Leaving pictures aside, set down each line exactly, from the first line of the data to the line with "(255, 537) = (201, 301): red", both included.

Image sets with object changes:
*** Block opens ***

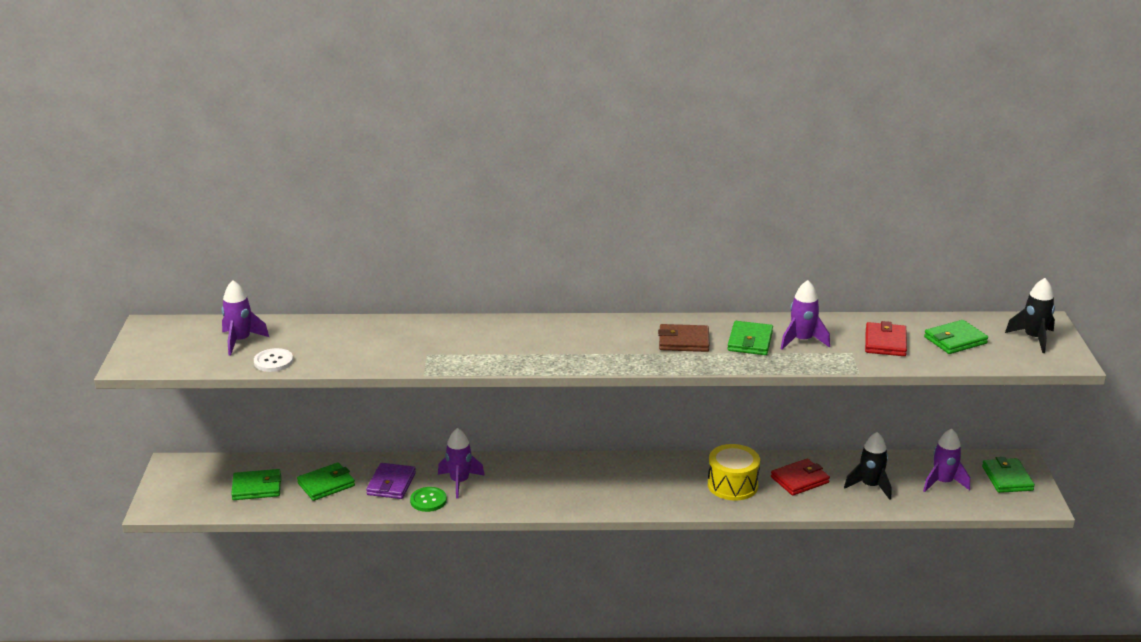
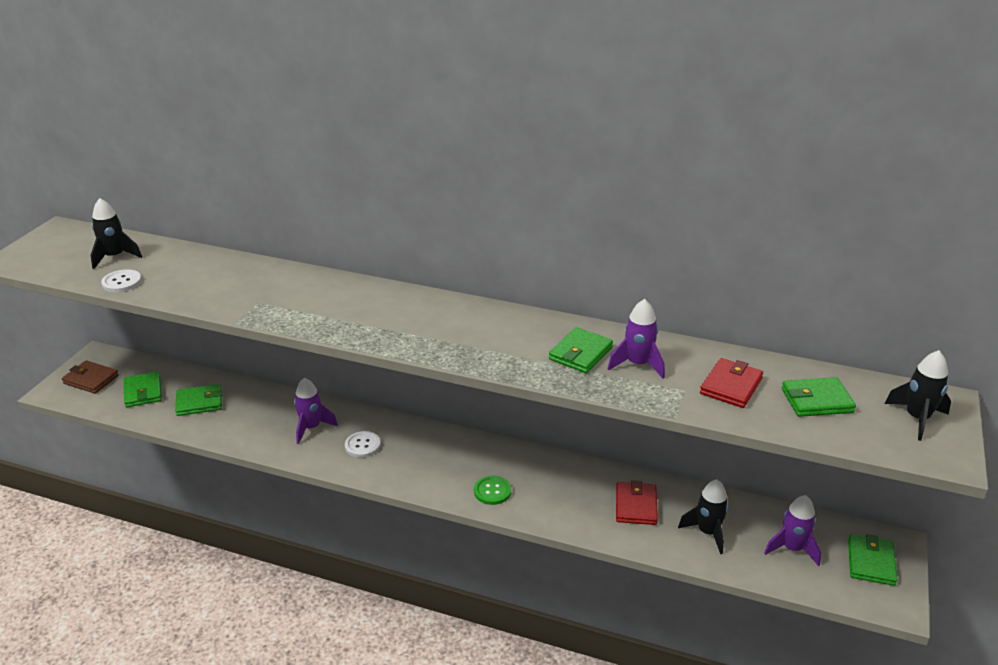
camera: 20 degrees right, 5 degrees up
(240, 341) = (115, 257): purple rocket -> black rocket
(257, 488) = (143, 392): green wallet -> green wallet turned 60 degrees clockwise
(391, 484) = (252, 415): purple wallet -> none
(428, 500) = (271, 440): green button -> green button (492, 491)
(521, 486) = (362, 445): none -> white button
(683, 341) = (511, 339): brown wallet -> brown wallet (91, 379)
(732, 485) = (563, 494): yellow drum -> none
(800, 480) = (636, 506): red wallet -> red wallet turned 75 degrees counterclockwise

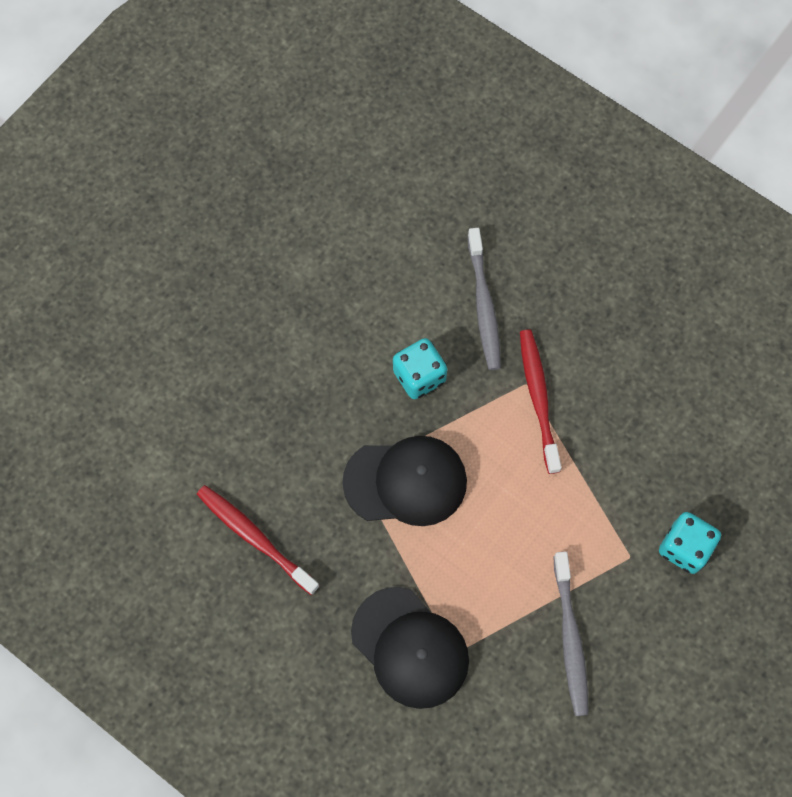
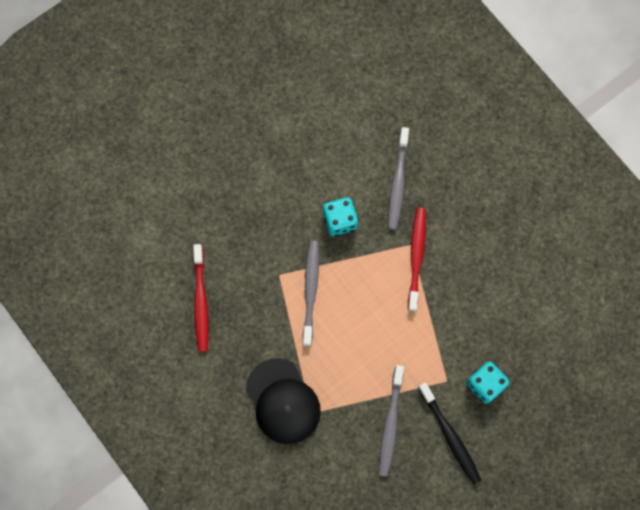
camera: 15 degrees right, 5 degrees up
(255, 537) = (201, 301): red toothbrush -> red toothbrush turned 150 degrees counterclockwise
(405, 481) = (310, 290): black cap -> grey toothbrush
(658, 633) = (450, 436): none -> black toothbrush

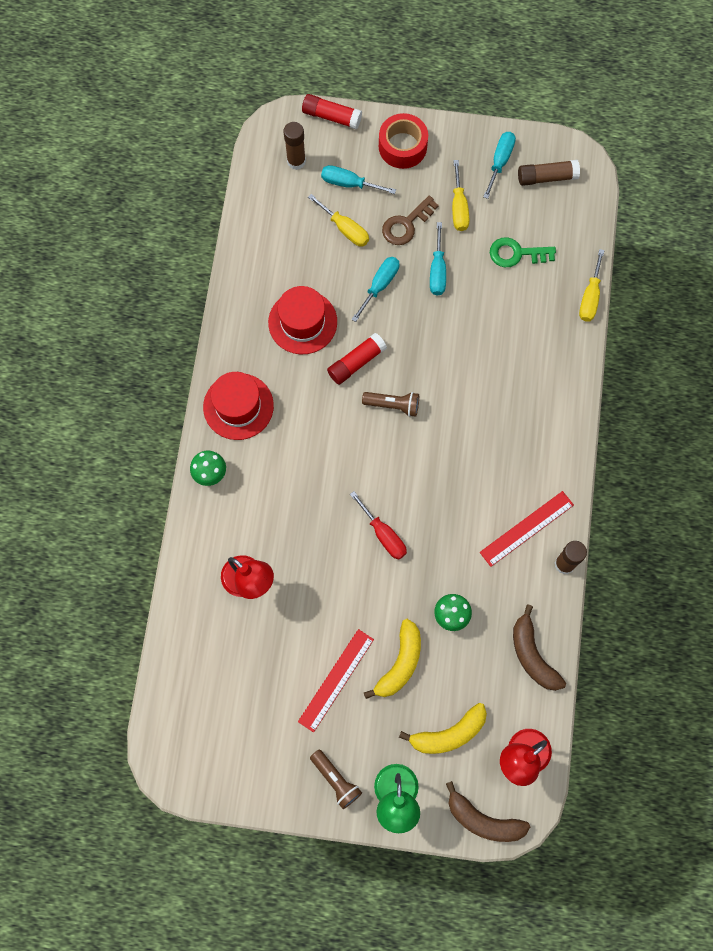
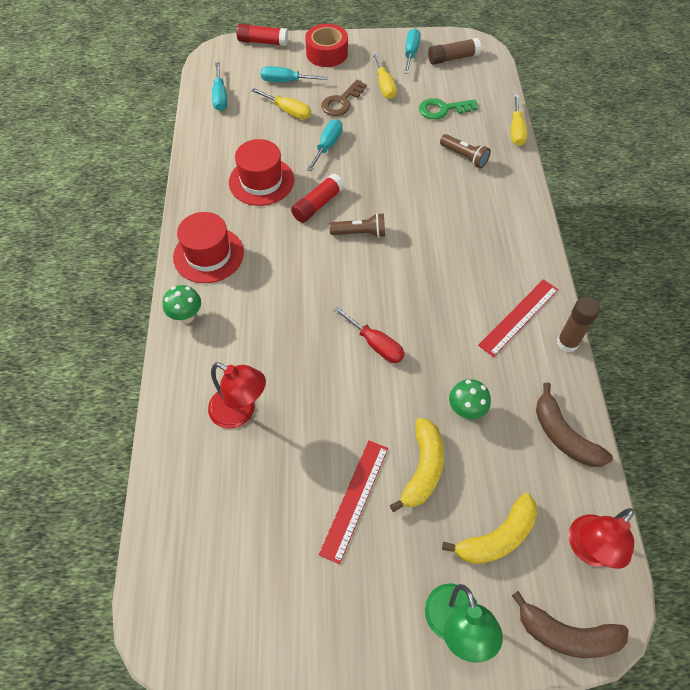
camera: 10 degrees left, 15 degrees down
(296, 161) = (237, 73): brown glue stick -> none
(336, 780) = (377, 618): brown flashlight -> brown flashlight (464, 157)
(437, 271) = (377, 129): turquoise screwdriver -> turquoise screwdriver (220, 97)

*** Block closes ***

Reply to the exercise:
camera: 20 degrees right, 5 degrees up
(240, 341) = (115, 257): purple rocket -> black rocket
(257, 488) = (143, 392): green wallet -> green wallet turned 60 degrees clockwise
(391, 484) = (252, 415): purple wallet -> none
(428, 500) = (271, 440): green button -> green button (492, 491)
(521, 486) = (362, 445): none -> white button
(683, 341) = (511, 339): brown wallet -> brown wallet (91, 379)
(732, 485) = (563, 494): yellow drum -> none
(800, 480) = (636, 506): red wallet -> red wallet turned 75 degrees counterclockwise

camera: 15 degrees right, 5 degrees up
(255, 537) = (201, 301): red toothbrush -> red toothbrush turned 150 degrees counterclockwise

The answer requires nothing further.